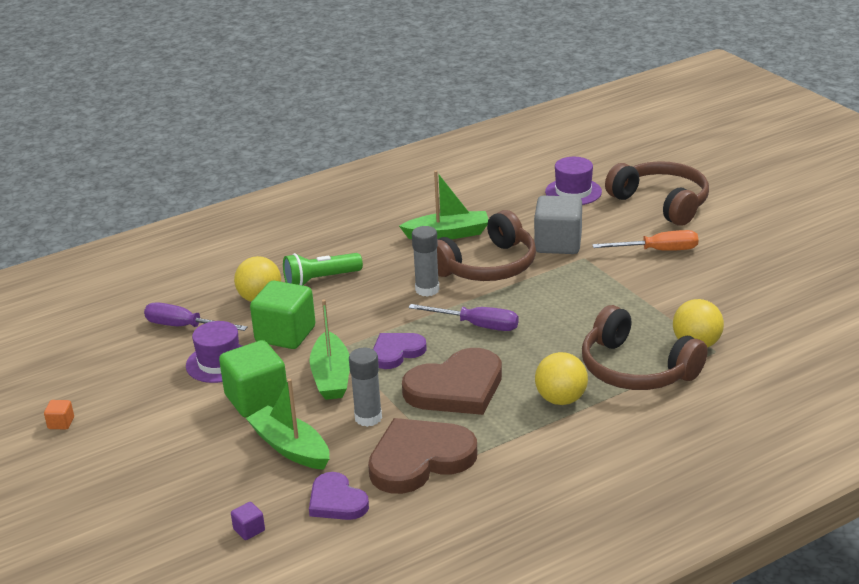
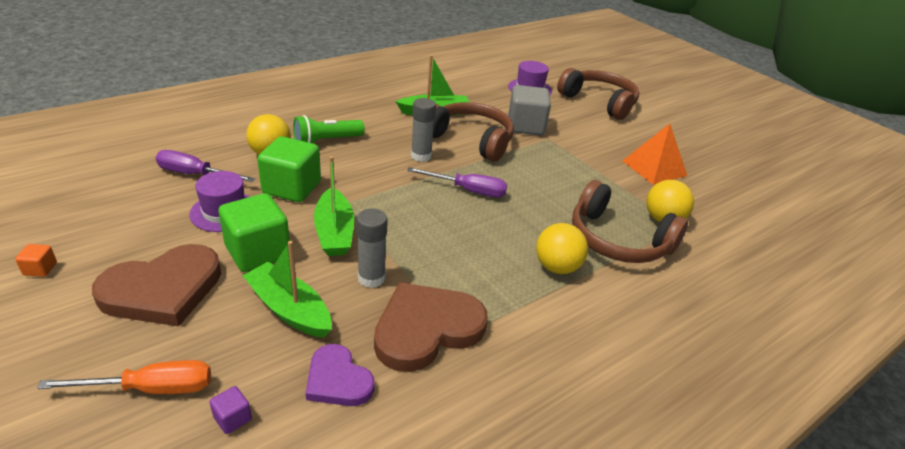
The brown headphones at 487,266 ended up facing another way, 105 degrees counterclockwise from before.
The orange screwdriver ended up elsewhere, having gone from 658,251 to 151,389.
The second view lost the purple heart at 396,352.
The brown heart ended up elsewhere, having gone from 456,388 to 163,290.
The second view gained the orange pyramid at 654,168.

## AIM OF THE TASK:
Where a picture appears in the listing above, skip it and set down all the rest exactly.

## EXPECTED ANSWER:
The brown headphones at 487,266 ended up facing another way, 105 degrees counterclockwise from before.
The orange screwdriver ended up elsewhere, having gone from 658,251 to 151,389.
The second view lost the purple heart at 396,352.
The brown heart ended up elsewhere, having gone from 456,388 to 163,290.
The second view gained the orange pyramid at 654,168.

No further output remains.